- **Given request**
Format the listing as a Markdown table with the columns "Number" and "Line", skipping blank lines. Begin at the first line of the listing and stop after the line containing "7: (432, 597)".

Collection entries:
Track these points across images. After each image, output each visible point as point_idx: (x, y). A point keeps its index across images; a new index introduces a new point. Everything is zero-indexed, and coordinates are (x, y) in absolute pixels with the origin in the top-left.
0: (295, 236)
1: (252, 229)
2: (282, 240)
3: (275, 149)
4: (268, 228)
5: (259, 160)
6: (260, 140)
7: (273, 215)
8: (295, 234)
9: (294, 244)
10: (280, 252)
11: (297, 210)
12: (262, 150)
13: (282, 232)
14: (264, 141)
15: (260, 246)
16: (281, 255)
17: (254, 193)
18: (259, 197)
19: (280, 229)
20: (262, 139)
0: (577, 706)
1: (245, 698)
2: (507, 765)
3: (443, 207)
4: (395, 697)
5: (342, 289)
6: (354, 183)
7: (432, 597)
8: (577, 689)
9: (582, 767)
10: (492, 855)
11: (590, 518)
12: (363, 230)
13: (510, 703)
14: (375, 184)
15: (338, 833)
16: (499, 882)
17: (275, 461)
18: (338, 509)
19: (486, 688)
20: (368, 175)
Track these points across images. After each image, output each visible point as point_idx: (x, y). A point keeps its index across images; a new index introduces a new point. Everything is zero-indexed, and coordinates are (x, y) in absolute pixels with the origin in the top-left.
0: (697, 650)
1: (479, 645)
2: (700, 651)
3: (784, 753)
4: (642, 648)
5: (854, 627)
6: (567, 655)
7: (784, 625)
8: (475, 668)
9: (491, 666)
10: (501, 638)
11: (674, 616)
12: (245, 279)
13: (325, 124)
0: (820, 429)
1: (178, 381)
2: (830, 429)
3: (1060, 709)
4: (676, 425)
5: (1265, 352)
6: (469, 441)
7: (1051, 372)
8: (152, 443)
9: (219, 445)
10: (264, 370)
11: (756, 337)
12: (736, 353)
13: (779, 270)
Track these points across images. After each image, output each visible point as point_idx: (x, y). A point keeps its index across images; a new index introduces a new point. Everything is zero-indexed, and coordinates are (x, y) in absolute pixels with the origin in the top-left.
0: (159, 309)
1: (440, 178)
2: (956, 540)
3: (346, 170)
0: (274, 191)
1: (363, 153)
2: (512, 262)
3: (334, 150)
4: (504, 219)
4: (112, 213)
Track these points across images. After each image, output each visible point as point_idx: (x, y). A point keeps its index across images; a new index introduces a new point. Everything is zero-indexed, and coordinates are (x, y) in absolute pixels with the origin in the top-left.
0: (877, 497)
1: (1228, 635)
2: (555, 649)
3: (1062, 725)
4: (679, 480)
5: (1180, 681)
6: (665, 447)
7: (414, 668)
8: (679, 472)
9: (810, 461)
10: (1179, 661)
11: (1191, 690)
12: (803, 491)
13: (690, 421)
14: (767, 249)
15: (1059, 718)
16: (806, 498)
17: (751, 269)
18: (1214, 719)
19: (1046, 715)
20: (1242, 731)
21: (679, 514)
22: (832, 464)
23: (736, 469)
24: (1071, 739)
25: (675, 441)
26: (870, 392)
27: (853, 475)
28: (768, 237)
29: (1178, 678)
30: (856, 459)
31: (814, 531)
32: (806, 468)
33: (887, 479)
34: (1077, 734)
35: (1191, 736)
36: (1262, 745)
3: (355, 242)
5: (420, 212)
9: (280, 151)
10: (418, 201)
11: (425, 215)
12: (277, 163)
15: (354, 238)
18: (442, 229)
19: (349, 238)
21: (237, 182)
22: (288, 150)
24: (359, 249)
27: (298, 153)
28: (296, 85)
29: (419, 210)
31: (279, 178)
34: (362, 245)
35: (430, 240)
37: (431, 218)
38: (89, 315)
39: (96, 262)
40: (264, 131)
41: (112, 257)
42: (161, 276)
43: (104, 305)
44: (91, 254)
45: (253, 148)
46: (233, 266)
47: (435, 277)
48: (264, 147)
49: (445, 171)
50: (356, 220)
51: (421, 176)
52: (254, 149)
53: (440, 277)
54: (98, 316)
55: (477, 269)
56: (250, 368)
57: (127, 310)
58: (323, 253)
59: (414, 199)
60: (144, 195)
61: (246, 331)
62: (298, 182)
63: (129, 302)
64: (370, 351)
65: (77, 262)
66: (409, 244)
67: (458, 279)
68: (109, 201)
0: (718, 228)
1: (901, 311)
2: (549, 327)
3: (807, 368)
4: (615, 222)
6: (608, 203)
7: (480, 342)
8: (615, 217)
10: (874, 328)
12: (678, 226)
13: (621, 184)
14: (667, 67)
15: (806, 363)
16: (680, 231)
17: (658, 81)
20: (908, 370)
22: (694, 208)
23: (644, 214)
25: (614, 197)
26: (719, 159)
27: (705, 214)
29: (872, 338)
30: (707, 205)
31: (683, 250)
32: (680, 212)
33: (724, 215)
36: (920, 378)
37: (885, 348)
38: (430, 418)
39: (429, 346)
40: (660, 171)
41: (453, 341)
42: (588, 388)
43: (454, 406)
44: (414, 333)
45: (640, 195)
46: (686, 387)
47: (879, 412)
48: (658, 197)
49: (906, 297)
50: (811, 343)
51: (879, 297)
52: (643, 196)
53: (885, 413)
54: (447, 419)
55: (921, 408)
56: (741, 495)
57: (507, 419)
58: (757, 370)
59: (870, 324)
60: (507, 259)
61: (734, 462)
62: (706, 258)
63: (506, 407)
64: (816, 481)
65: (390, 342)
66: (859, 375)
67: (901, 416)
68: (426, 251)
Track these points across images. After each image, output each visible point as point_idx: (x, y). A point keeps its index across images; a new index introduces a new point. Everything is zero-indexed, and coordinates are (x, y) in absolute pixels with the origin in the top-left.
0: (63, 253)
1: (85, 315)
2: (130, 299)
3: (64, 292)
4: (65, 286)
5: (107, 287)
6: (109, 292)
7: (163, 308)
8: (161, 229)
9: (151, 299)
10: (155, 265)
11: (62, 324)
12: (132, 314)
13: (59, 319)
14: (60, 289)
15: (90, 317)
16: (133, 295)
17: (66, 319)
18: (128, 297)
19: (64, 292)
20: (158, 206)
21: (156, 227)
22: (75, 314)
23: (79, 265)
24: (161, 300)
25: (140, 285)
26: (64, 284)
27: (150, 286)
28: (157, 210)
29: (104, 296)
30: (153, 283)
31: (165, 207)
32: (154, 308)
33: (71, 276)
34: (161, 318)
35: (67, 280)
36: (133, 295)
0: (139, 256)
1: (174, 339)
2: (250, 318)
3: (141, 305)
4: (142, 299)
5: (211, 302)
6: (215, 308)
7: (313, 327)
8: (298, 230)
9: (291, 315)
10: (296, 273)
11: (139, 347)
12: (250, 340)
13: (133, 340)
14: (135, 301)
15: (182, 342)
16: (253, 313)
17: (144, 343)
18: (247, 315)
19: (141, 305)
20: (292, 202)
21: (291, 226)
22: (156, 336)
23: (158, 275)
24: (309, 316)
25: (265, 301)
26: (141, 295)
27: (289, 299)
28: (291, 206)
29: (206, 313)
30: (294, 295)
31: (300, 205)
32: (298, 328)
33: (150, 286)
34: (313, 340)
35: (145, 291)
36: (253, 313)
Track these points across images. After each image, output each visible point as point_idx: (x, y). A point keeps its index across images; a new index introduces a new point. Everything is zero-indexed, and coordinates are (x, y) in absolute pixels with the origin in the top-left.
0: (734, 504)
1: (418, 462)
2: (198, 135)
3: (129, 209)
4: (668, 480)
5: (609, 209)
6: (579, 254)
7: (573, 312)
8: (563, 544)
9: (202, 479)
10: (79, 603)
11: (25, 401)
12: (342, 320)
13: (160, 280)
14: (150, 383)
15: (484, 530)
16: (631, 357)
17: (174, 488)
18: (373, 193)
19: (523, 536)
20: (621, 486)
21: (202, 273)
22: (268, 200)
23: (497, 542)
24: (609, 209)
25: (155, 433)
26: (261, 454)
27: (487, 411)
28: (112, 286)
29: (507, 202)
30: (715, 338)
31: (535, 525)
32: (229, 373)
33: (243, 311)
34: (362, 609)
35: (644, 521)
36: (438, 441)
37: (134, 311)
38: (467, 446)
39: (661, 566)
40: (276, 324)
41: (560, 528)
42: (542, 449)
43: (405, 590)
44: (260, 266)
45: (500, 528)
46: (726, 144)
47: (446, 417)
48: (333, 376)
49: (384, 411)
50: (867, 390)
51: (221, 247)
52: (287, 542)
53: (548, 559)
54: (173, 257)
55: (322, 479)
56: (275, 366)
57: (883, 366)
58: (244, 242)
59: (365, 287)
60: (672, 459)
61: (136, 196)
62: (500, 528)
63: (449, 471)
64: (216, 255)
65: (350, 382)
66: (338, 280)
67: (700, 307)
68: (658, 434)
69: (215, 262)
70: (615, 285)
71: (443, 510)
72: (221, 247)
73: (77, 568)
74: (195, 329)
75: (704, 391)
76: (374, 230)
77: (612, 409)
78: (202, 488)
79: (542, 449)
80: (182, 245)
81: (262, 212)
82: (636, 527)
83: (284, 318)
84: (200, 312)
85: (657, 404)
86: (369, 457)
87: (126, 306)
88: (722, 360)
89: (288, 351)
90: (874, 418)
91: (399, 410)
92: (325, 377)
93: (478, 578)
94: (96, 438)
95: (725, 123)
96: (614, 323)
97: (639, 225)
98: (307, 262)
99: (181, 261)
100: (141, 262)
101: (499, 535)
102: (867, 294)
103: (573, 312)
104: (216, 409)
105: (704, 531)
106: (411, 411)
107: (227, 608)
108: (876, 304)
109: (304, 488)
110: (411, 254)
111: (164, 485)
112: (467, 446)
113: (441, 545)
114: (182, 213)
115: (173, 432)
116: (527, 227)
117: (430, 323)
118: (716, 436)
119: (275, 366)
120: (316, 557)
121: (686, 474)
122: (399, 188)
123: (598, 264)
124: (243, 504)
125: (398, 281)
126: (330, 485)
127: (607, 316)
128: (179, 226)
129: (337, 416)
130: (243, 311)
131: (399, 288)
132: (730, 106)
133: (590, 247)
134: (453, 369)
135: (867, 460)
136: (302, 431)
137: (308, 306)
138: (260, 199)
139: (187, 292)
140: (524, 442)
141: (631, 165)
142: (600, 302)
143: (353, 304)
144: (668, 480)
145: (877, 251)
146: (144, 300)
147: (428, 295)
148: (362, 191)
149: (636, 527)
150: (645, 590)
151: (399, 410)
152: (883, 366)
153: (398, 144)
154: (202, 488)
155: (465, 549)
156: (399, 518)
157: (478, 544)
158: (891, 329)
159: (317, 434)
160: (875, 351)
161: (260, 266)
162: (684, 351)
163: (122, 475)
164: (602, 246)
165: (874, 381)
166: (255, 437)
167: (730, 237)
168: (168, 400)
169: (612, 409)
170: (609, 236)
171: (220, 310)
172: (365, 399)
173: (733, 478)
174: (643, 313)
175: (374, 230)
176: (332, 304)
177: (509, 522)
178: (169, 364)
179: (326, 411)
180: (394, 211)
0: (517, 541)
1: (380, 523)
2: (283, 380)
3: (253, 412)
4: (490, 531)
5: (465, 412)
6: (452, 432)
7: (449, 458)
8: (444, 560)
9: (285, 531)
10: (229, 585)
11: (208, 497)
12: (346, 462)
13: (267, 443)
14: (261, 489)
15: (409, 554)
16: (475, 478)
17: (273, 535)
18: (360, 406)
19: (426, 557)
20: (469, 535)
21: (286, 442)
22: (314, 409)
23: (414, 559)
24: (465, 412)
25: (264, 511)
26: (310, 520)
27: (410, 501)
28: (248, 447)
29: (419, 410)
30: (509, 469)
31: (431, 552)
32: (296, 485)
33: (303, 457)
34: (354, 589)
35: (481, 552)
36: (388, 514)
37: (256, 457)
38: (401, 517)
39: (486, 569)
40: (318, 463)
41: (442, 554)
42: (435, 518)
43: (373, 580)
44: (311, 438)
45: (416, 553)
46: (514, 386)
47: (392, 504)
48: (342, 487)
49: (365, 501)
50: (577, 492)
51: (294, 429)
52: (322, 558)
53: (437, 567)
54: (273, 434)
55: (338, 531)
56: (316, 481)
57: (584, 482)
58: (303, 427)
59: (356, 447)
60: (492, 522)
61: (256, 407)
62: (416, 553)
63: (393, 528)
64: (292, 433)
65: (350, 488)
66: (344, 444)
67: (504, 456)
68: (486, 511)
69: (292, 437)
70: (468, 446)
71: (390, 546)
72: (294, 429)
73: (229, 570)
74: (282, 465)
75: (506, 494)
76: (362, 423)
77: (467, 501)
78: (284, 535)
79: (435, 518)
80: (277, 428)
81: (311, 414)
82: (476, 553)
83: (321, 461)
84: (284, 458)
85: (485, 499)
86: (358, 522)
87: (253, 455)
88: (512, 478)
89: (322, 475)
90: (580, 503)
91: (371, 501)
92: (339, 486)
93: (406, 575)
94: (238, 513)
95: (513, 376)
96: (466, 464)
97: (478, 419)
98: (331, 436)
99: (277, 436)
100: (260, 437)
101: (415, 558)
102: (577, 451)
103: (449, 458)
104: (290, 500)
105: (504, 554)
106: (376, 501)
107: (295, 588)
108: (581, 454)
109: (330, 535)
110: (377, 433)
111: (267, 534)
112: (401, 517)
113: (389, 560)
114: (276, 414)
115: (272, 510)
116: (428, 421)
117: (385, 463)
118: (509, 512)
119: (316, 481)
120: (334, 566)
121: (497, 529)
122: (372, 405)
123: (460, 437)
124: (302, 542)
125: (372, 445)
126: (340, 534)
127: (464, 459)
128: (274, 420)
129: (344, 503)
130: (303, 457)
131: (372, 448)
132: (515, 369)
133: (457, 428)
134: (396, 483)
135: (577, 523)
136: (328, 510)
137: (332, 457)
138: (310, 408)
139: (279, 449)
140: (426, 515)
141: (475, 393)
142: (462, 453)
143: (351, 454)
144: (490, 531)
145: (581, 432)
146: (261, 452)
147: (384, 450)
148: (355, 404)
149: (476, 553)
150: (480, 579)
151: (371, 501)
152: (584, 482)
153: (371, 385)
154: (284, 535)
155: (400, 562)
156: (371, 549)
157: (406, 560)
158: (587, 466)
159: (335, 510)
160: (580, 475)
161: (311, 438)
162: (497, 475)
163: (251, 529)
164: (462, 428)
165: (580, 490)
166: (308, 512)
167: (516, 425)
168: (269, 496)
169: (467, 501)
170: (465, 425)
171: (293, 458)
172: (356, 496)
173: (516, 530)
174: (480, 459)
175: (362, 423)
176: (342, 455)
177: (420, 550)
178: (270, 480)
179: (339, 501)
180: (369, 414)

- **Result for this task**
| Number | Line |
|---|---|
| 1 | Track these points across images. After each image, output each visible point as point_idx: (x, y). A point keeps its index across images; a new index introduces a new point. Everything is zero-indexed, and coordinates are (x, y) in absolute pixels with the origin in the top-left. |
| 2 | 0: (295, 236) |
| 3 | 1: (252, 229) |
| 4 | 2: (282, 240) |
| 5 | 3: (275, 149) |
| 6 | 4: (268, 228) |
| 7 | 5: (259, 160) |
| 8 | 6: (260, 140) |
| 9 | 7: (273, 215) |
| 10 | 8: (295, 234) |
| 11 | 9: (294, 244) |
| 12 | 10: (280, 252) |
| 13 | 11: (297, 210) |
| 14 | 12: (262, 150) |
| 15 | 13: (282, 232) |
| 16 | 14: (264, 141) |
| 17 | 15: (260, 246) |
| 18 | 16: (281, 255) |
| 19 | 17: (254, 193) |
| 20 | 18: (259, 197) |
| 21 | 19: (280, 229) |
| 22 | 20: (262, 139) |
| 23 | 0: (577, 706) |
| 24 | 1: (245, 698) |
| 25 | 2: (507, 765) |
| 26 | 3: (443, 207) |
| 27 | 4: (395, 697) |
| 28 | 5: (342, 289) |
| 29 | 6: (354, 183) |
| 30 | 7: (432, 597) |